What to work on
When you reproduce these records, keep every word exactly and drop the images.

Raw data
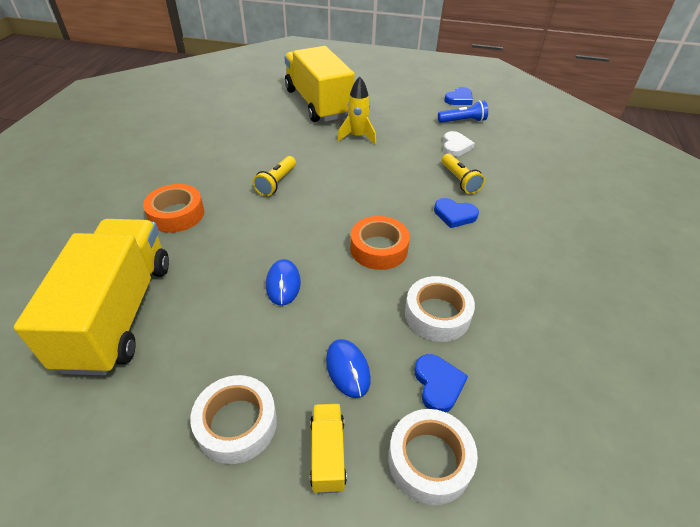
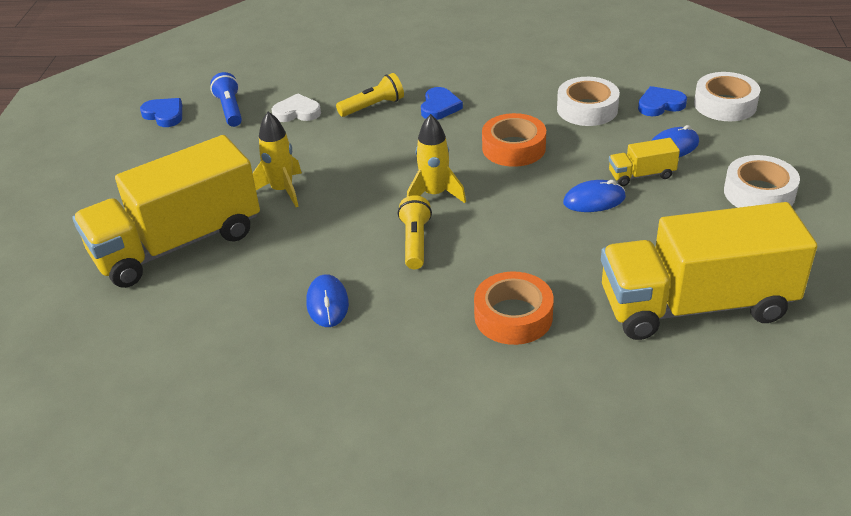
camera: 95 degrees left, 5 degrees down
yellow flashlight [253,156,296,196] -> yellow flashlight turned 105 degrees counterclockwise [398,195,432,269]
yellow truck [310,404,347,493] -> yellow truck moved to [609,138,680,186]
none -> blue mouse [306,274,349,327]
none -> yellow rocket [407,114,466,203]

Expected answer
camera: 95 degrees left, 5 degrees down
yellow flashlight [253,156,296,196] -> yellow flashlight turned 105 degrees counterclockwise [398,195,432,269]
yellow truck [310,404,347,493] -> yellow truck moved to [609,138,680,186]
none -> blue mouse [306,274,349,327]
none -> yellow rocket [407,114,466,203]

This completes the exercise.